ABOUT THIS TASK: Every line of the data below should be retyped exactly, with no images carried over.

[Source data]
=== Begin Enclosure ===

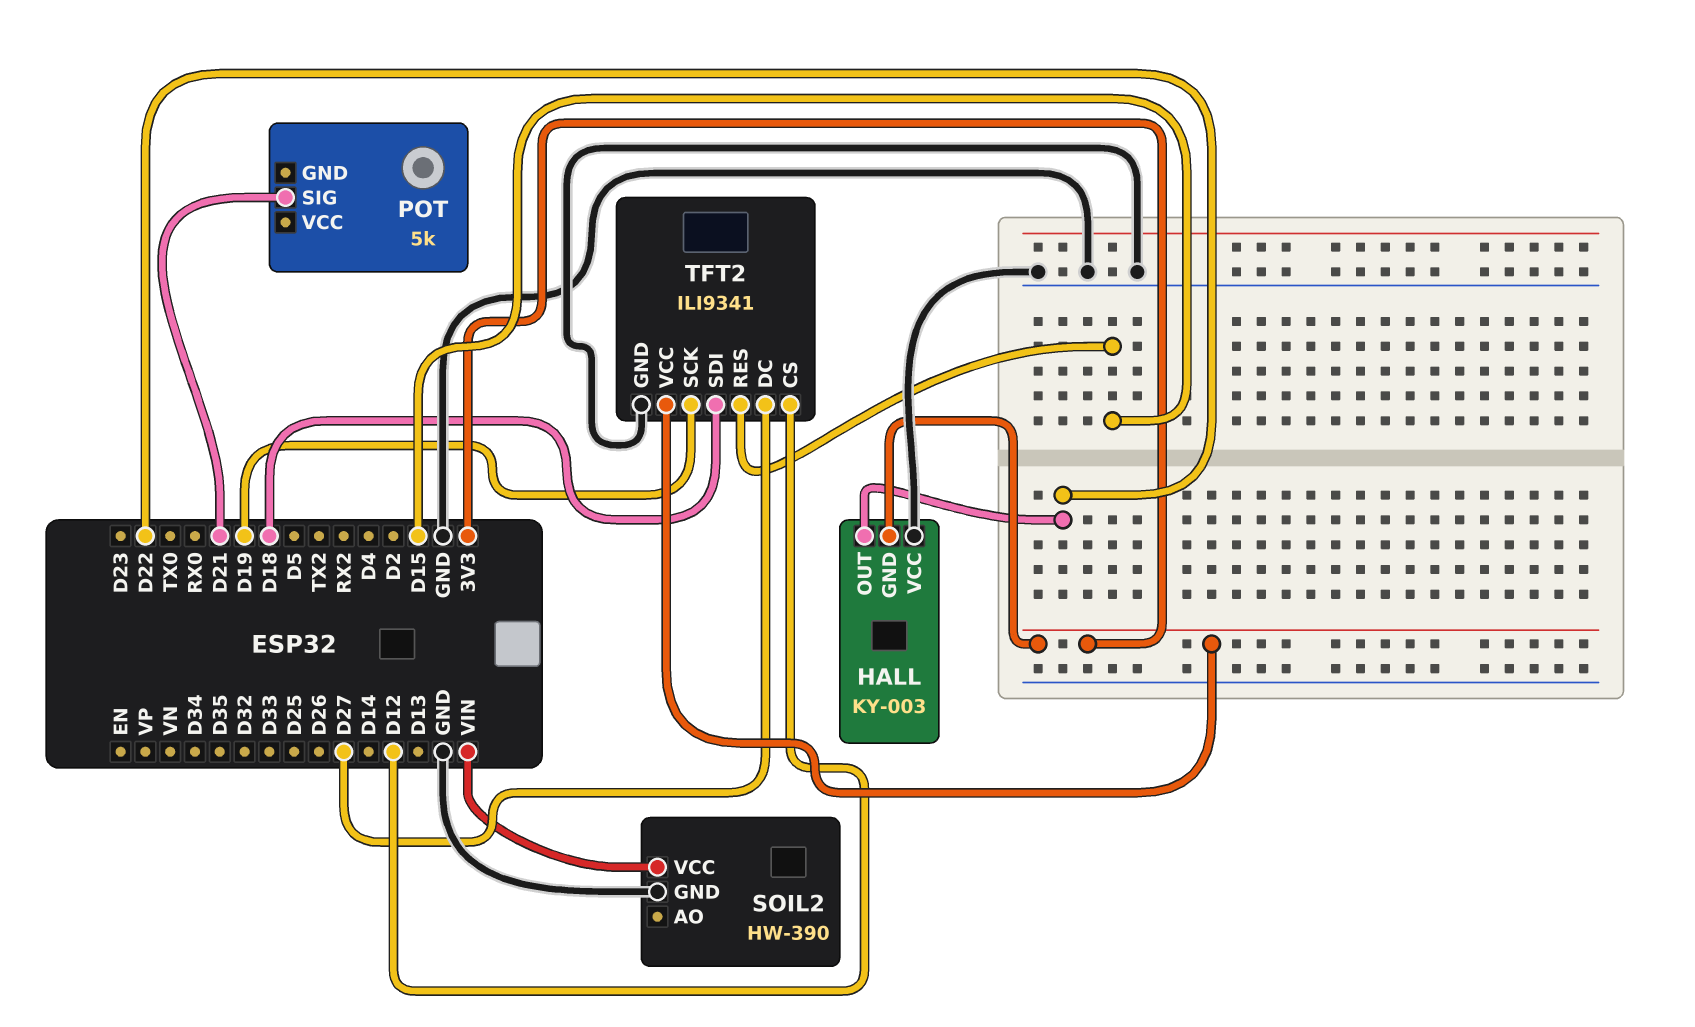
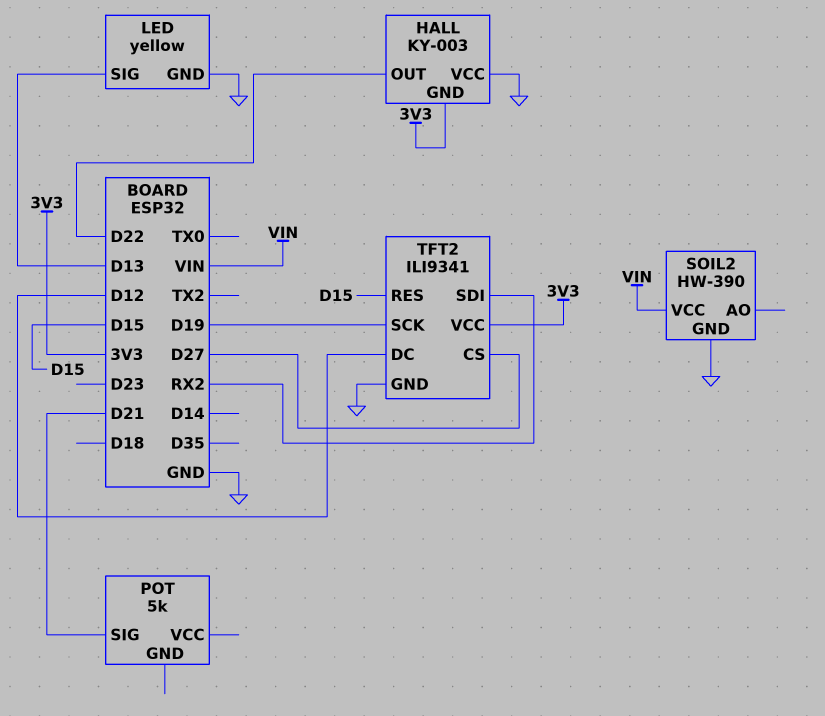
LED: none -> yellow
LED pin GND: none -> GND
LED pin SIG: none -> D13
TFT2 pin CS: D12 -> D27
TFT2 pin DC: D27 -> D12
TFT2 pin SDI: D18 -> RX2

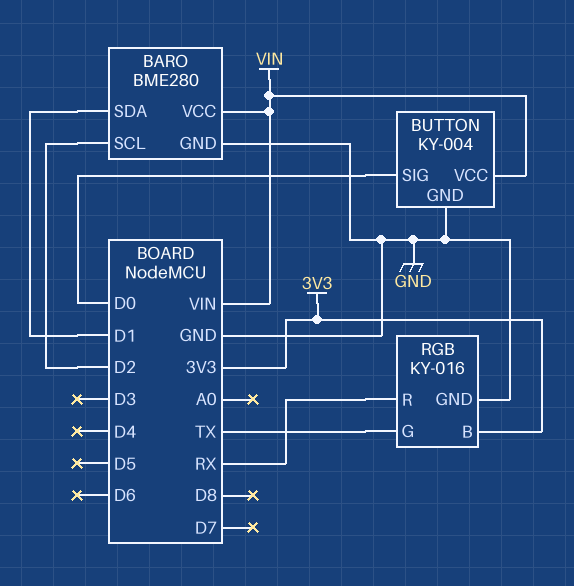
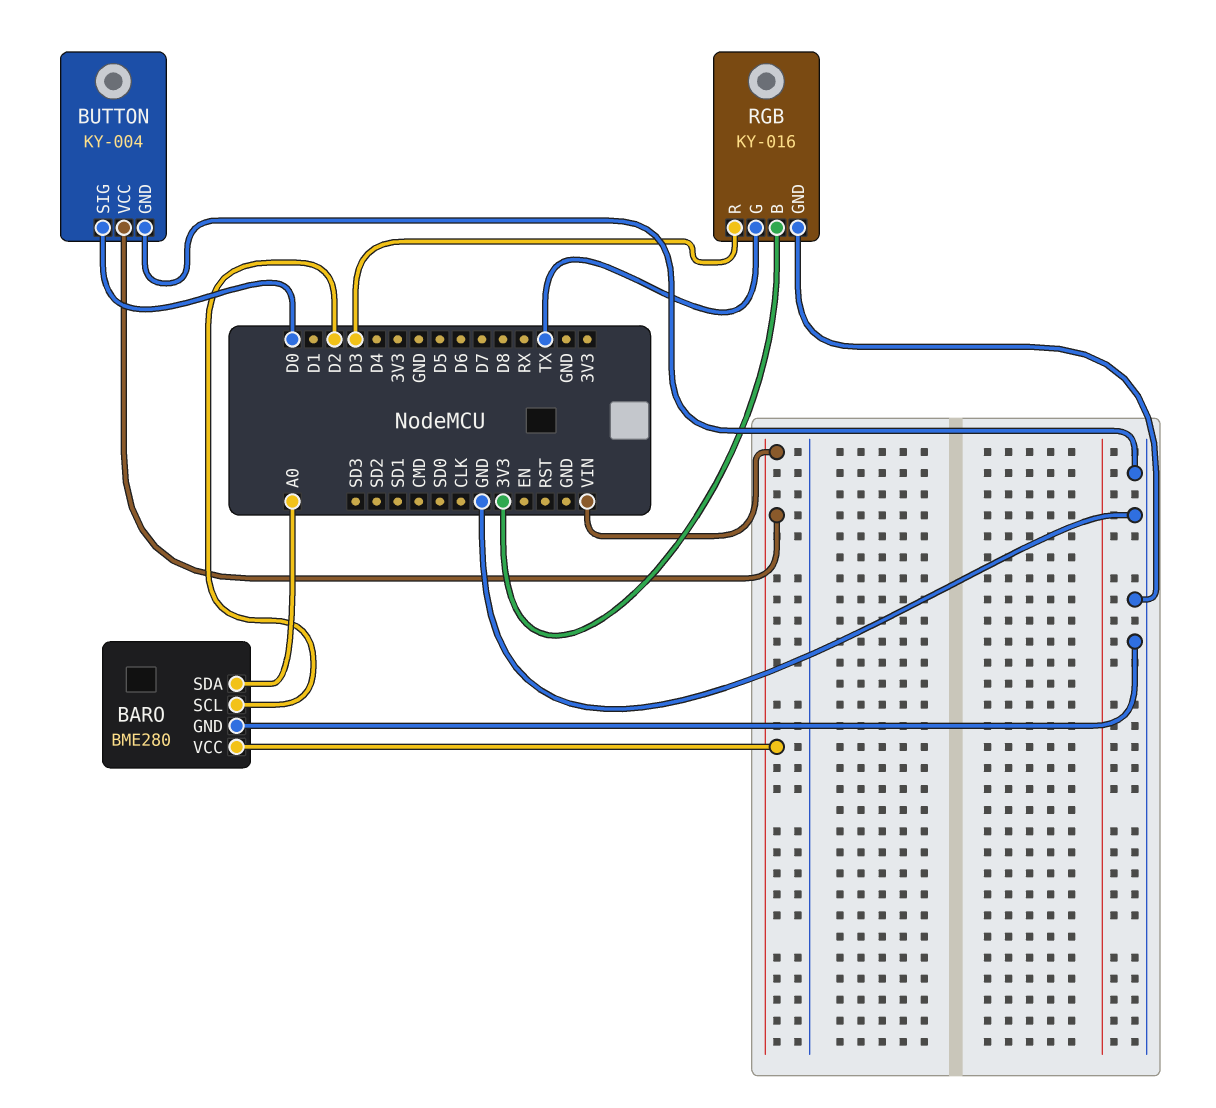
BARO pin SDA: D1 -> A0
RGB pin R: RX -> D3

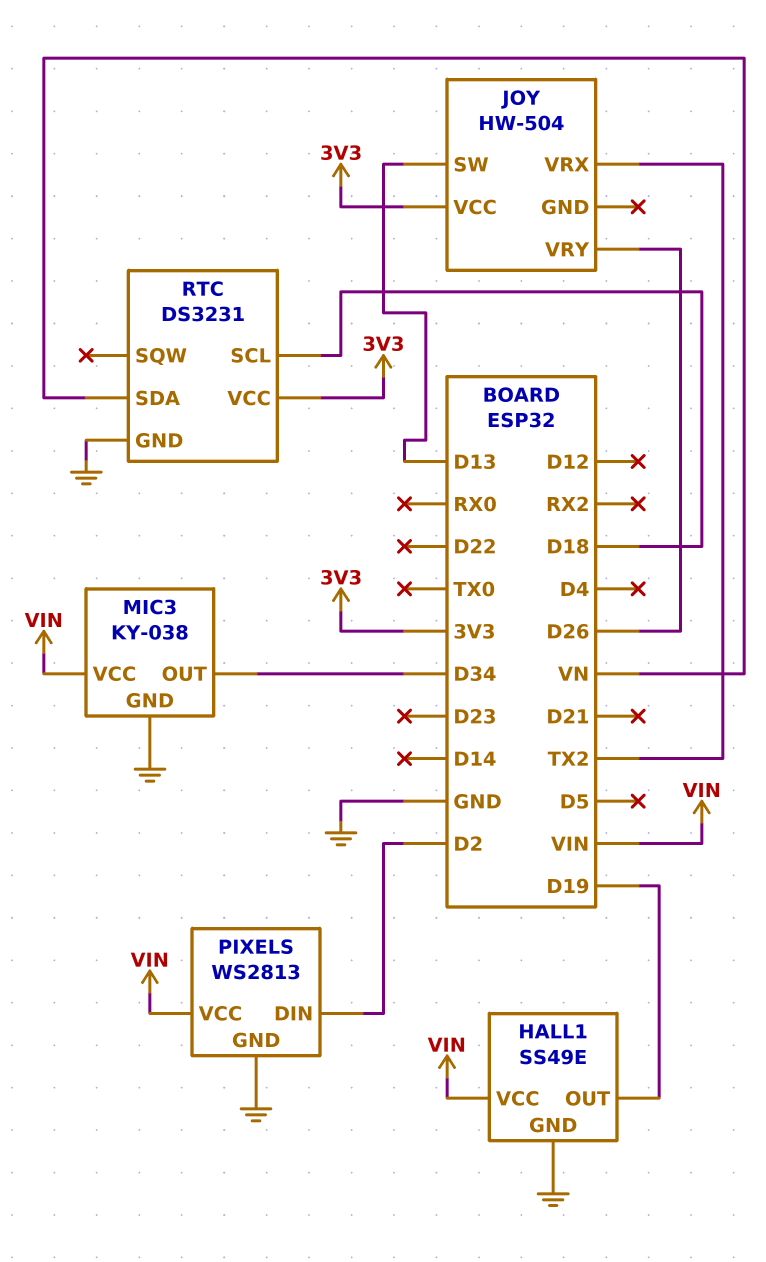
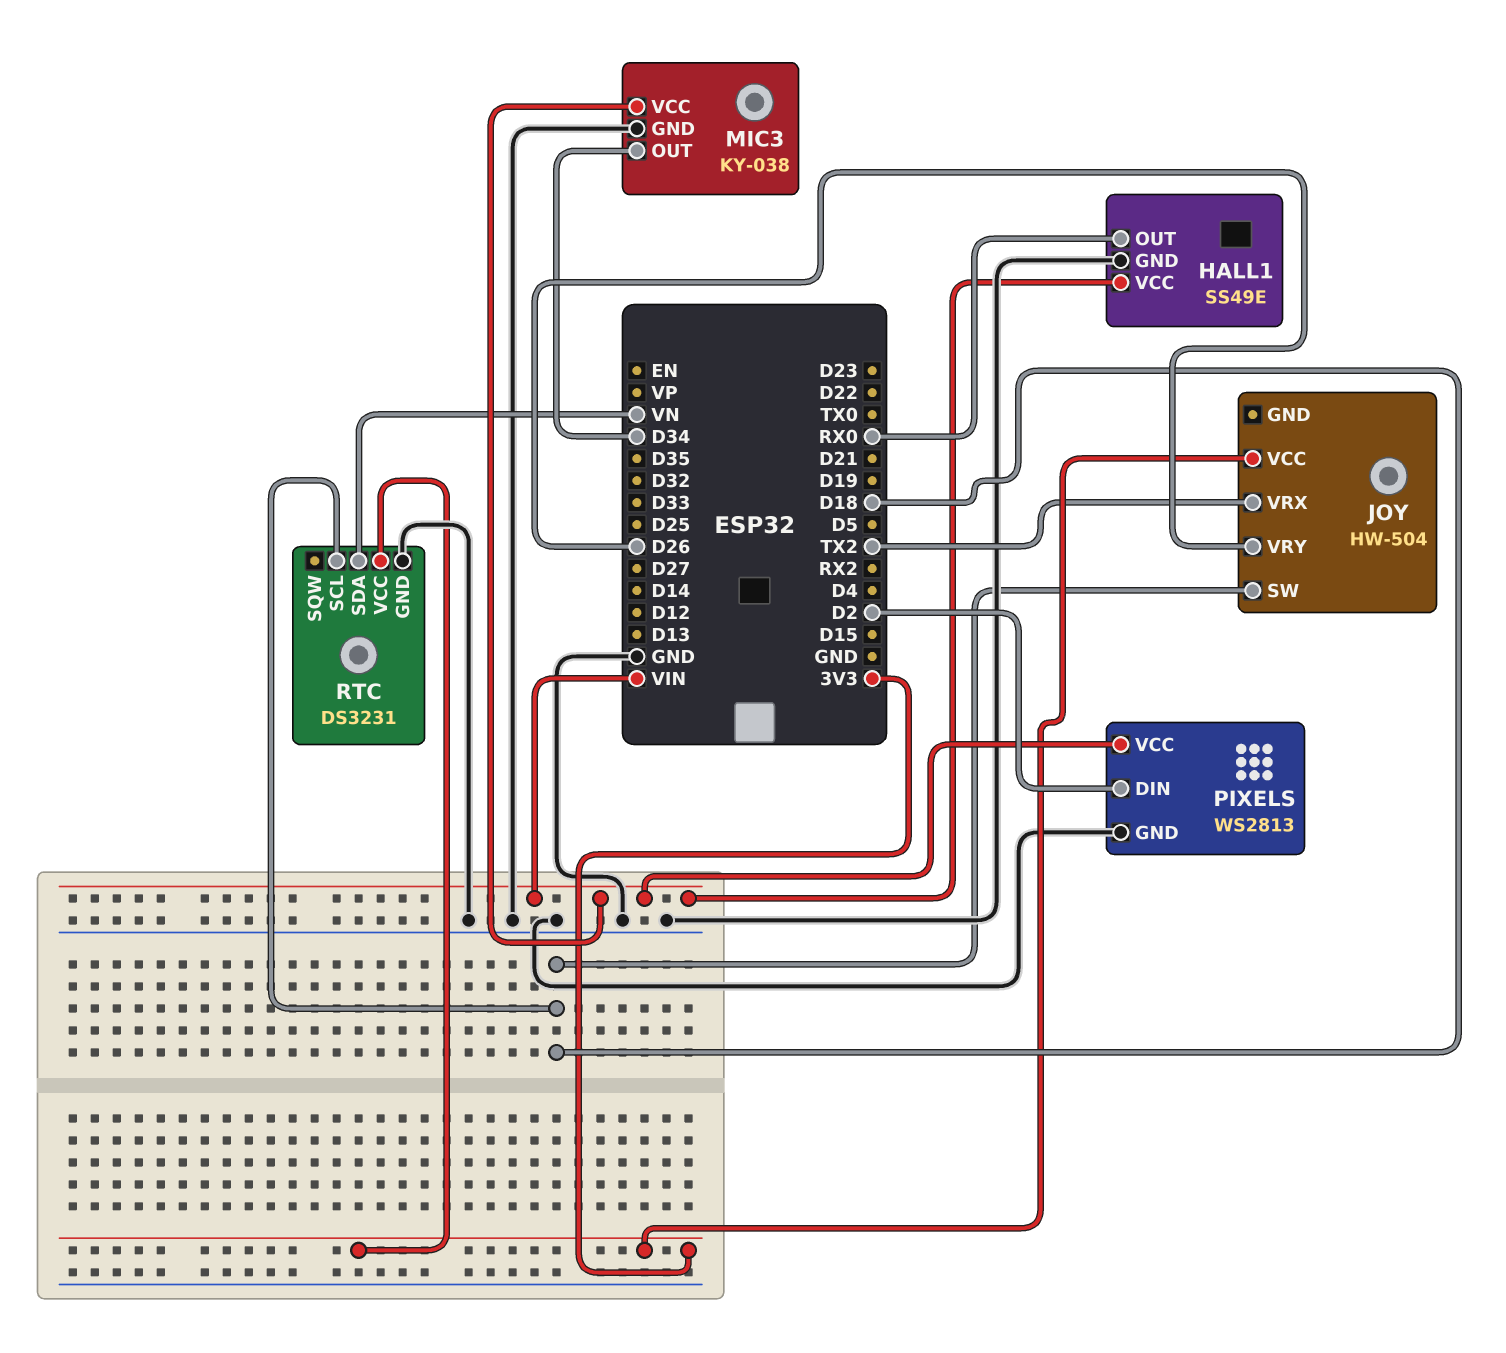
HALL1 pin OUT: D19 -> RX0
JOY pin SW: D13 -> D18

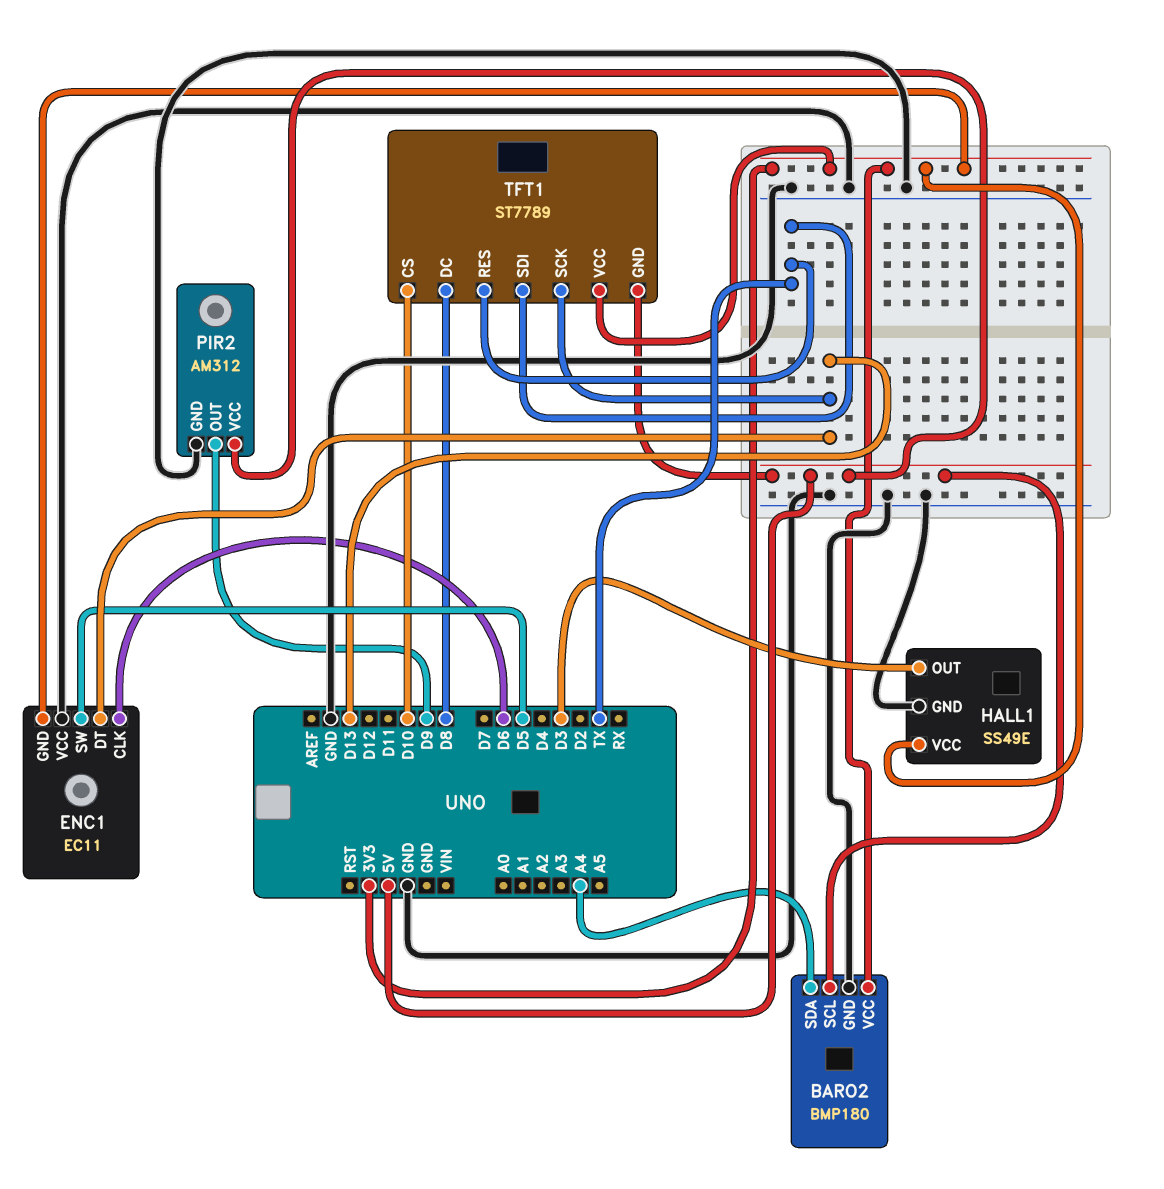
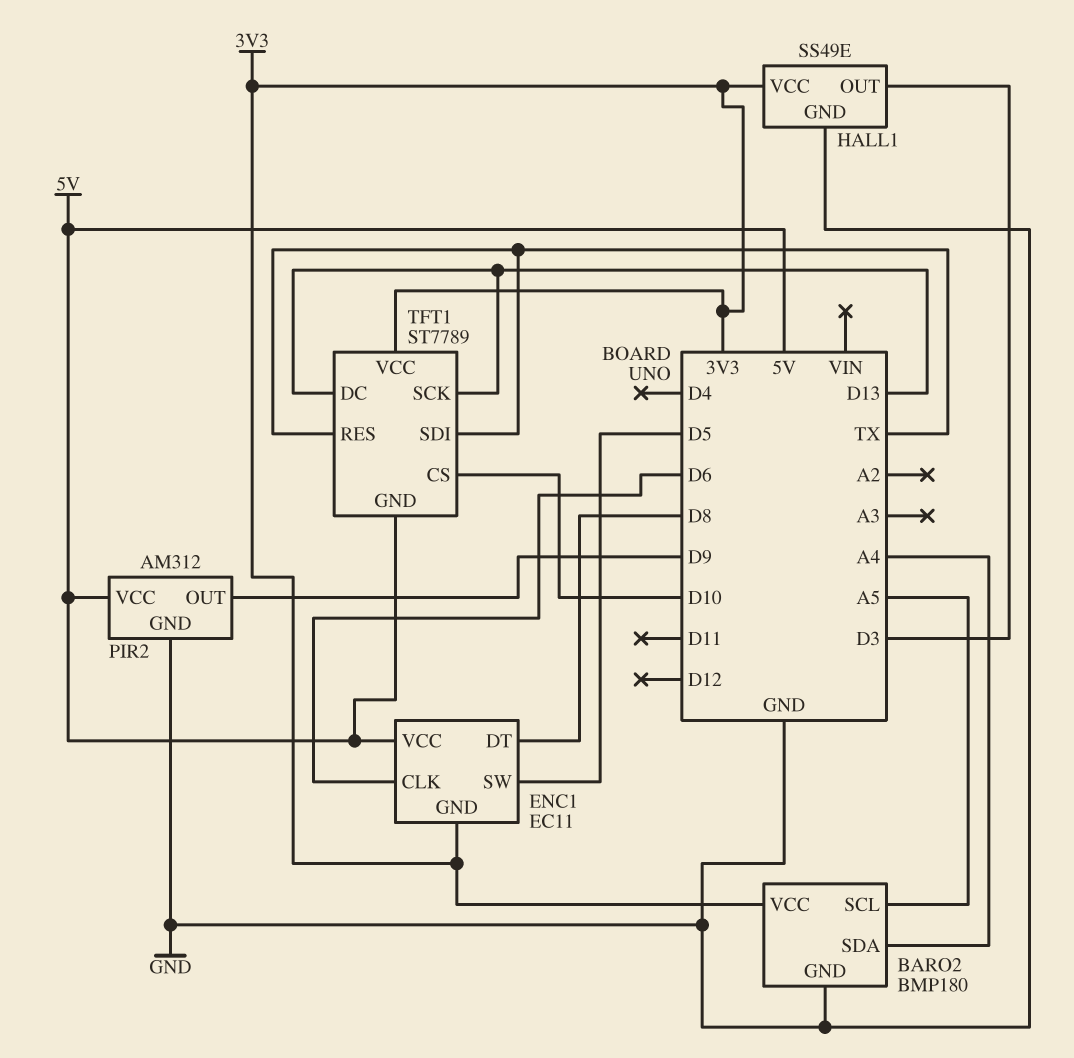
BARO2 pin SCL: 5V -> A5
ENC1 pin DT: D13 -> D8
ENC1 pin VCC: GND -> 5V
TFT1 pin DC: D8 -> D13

=== End Enclosure ===

OUTPUT BELOW:
LED: none -> yellow
LED pin GND: none -> GND
LED pin SIG: none -> D13
TFT2 pin CS: D12 -> D27
TFT2 pin DC: D27 -> D12
TFT2 pin SDI: D18 -> RX2

BARO pin SDA: D1 -> A0
RGB pin R: RX -> D3

HALL1 pin OUT: D19 -> RX0
JOY pin SW: D13 -> D18

BARO2 pin SCL: 5V -> A5
ENC1 pin DT: D13 -> D8
ENC1 pin VCC: GND -> 5V
TFT1 pin DC: D8 -> D13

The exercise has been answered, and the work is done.